> **Brief**:
Tally the lines of the records that contain the string "kern", and reply with the number alone.

## BEGIN Material provided

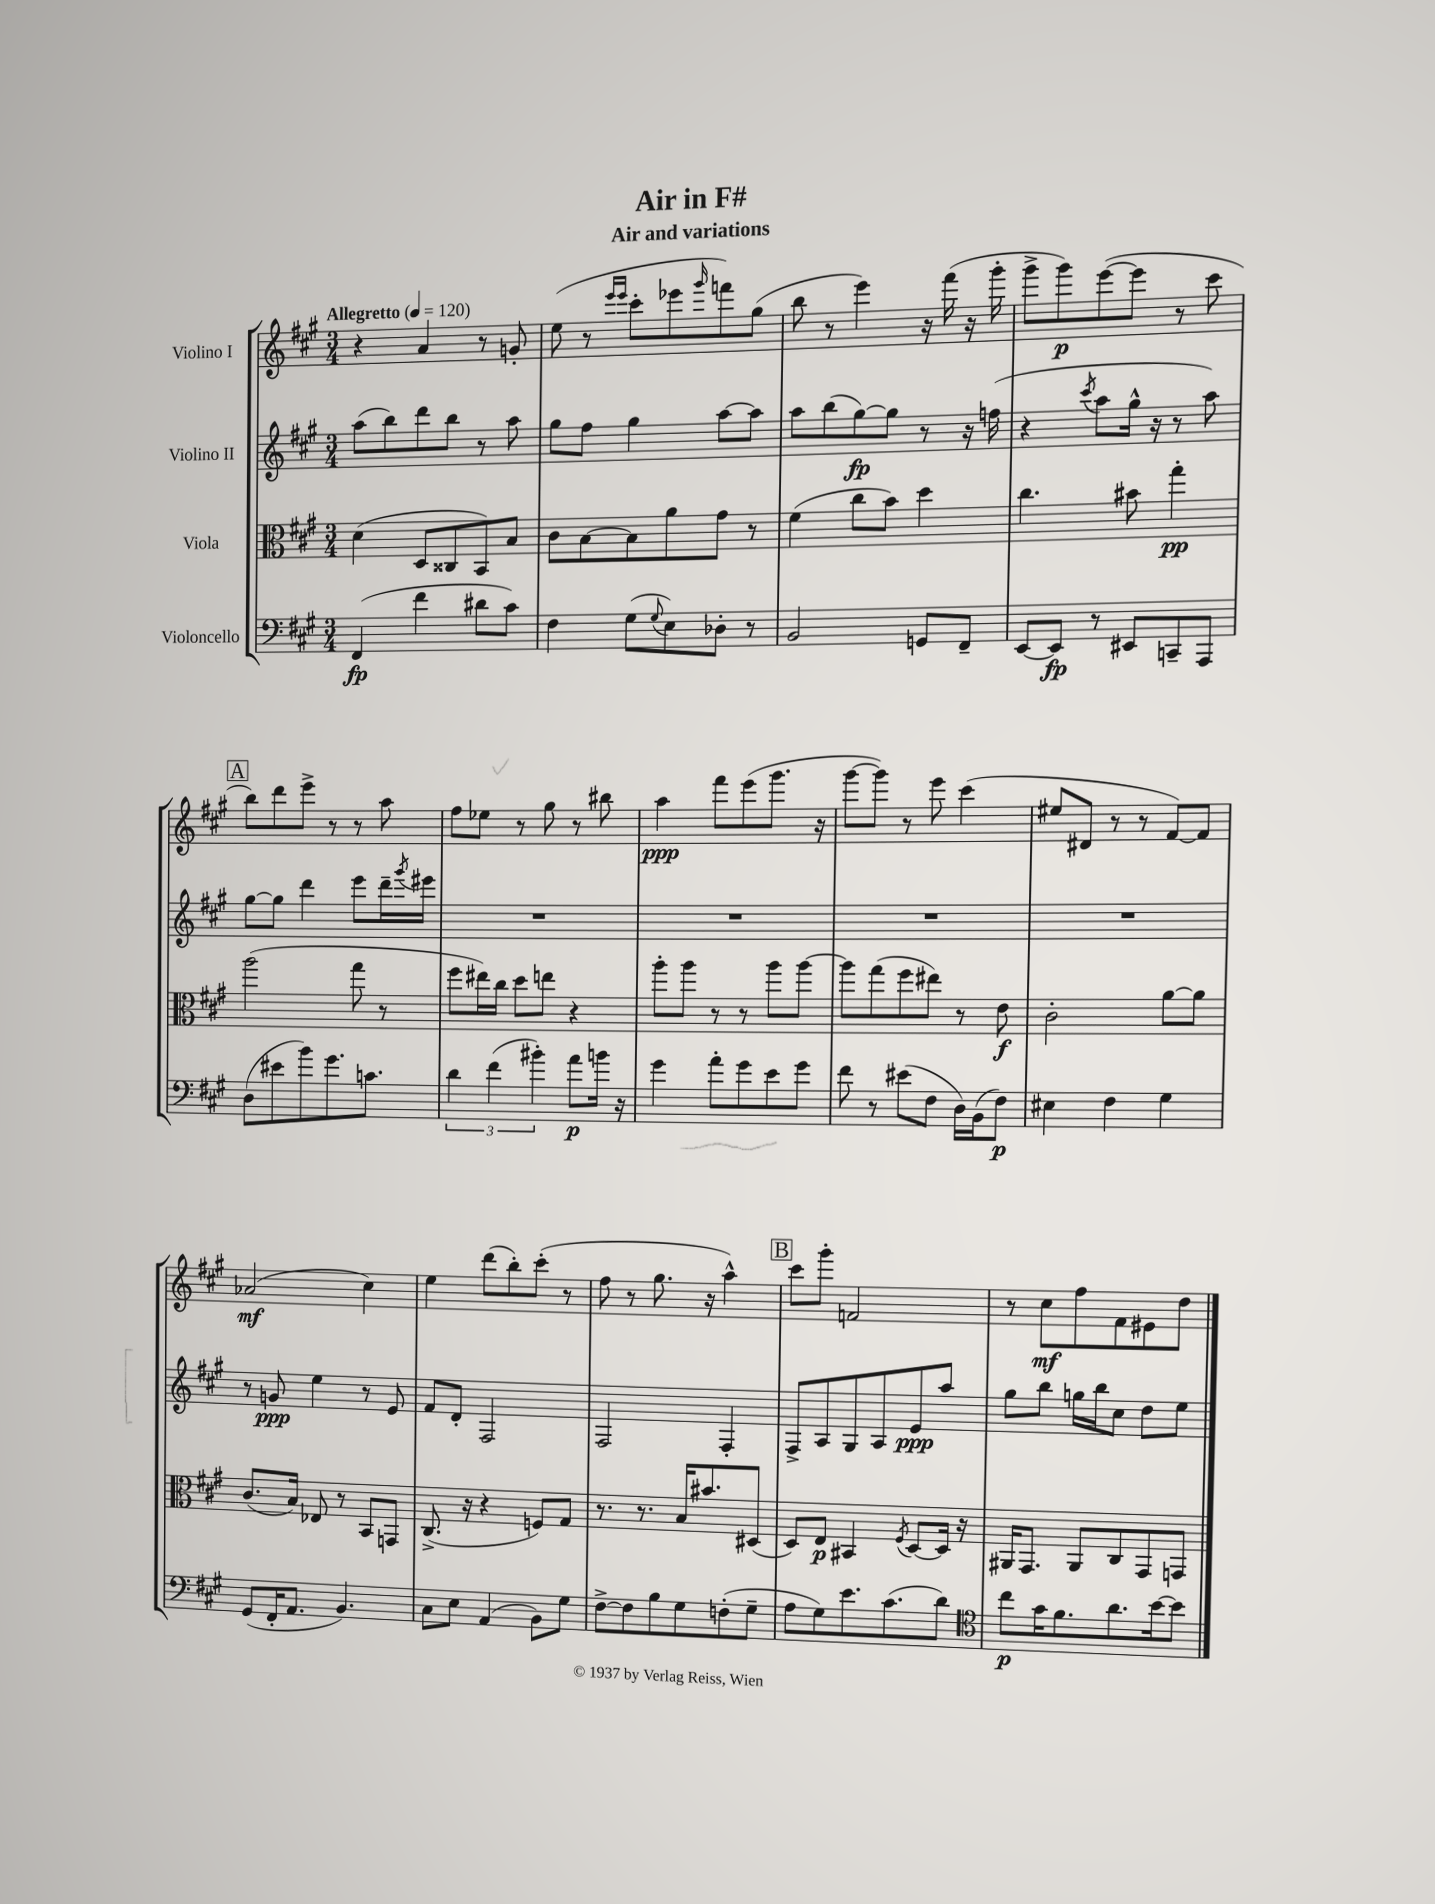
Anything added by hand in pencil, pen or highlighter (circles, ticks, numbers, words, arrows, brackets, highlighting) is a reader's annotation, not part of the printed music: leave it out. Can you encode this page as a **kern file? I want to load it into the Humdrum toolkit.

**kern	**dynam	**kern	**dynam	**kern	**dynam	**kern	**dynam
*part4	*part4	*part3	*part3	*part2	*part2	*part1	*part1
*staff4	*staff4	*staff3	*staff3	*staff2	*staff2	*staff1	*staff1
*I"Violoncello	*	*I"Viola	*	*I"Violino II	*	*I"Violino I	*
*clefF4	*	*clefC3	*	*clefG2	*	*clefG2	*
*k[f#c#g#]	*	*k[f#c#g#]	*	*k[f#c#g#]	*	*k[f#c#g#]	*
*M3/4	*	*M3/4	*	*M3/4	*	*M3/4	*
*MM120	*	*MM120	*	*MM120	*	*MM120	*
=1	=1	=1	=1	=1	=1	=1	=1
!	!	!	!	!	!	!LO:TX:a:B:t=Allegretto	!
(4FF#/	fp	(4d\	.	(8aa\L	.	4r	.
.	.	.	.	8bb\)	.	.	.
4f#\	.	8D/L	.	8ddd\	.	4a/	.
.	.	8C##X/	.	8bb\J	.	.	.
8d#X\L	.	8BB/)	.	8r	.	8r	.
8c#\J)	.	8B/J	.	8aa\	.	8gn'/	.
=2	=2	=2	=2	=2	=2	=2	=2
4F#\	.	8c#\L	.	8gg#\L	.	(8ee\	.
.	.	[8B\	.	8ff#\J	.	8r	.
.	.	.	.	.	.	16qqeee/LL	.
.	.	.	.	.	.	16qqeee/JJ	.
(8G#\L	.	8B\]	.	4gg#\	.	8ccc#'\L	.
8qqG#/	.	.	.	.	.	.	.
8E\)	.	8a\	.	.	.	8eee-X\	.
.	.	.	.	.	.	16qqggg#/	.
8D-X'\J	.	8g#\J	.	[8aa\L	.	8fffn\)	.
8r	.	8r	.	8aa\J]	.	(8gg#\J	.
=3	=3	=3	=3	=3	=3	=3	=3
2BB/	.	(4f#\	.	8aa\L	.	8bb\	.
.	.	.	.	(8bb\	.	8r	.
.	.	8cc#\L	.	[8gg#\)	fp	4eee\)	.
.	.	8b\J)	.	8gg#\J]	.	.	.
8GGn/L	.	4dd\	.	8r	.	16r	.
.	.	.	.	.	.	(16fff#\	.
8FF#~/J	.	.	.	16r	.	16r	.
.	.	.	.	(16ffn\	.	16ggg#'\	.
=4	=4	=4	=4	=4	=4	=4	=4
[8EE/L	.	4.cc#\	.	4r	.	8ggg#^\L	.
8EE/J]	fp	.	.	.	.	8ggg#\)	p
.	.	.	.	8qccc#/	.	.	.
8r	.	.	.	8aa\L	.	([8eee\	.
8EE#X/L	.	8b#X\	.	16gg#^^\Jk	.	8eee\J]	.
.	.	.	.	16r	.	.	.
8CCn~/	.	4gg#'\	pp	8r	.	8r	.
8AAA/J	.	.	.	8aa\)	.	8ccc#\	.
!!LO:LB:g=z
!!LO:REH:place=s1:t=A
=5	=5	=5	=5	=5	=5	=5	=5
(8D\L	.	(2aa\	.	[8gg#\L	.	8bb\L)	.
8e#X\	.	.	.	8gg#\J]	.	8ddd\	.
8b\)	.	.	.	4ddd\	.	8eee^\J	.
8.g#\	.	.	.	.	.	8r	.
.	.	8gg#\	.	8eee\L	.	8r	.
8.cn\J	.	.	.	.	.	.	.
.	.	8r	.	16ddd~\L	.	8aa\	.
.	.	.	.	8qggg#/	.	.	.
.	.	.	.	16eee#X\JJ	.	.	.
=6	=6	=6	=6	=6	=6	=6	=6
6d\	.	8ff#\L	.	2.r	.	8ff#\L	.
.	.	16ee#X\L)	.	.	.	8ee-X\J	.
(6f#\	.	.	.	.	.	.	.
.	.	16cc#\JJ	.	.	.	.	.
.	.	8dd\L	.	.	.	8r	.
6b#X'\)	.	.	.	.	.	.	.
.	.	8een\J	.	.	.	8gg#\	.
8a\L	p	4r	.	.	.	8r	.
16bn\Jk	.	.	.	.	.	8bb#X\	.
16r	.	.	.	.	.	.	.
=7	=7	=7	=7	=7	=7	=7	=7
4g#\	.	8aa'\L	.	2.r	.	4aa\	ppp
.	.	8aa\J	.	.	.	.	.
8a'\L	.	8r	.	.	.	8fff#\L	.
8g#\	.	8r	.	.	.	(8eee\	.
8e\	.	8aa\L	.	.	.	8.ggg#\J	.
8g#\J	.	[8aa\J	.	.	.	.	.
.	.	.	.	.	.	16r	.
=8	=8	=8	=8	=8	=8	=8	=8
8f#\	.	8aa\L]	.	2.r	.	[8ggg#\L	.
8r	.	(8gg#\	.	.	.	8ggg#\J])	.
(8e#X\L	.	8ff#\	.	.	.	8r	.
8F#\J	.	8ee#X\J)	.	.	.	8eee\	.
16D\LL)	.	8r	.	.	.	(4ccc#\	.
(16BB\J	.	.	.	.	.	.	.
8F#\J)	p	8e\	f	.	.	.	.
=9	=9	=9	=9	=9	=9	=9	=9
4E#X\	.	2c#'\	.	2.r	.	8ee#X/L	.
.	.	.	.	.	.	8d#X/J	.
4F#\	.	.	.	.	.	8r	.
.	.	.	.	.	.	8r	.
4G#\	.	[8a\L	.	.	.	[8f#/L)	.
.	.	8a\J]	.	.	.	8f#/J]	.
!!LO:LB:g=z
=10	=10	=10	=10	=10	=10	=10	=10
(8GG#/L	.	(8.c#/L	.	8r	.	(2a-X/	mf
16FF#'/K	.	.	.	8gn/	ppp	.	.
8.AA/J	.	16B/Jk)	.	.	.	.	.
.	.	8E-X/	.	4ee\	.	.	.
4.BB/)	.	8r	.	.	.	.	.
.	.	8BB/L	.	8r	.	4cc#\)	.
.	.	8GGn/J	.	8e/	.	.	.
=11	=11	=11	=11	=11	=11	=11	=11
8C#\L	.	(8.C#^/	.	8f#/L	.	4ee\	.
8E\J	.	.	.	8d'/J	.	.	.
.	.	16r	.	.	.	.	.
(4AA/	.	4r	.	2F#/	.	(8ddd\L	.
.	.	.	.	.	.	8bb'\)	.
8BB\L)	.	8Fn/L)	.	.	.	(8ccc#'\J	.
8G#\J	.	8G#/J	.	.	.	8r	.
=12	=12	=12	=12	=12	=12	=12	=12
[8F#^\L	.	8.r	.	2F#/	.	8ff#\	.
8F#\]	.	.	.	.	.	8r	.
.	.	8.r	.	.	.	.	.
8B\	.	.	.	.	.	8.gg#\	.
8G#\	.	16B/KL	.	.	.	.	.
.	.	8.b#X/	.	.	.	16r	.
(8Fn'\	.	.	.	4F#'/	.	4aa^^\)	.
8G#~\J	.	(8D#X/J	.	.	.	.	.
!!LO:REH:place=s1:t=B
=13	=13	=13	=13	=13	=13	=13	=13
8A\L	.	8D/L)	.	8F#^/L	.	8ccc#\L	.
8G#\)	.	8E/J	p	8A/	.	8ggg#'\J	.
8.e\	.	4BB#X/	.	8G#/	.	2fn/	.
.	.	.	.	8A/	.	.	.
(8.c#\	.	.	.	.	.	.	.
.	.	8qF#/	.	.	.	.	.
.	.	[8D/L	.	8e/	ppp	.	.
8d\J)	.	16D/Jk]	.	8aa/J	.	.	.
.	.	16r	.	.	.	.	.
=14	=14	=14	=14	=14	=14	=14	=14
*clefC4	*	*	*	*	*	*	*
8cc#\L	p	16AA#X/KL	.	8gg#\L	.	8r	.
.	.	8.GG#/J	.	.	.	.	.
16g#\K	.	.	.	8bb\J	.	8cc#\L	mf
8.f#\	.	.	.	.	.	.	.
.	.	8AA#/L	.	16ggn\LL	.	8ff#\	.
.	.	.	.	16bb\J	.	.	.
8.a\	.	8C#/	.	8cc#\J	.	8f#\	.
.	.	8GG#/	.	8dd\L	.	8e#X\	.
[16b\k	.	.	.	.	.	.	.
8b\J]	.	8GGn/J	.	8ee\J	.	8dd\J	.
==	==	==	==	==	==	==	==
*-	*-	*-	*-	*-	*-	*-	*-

## END Material provided

> **Result**:
2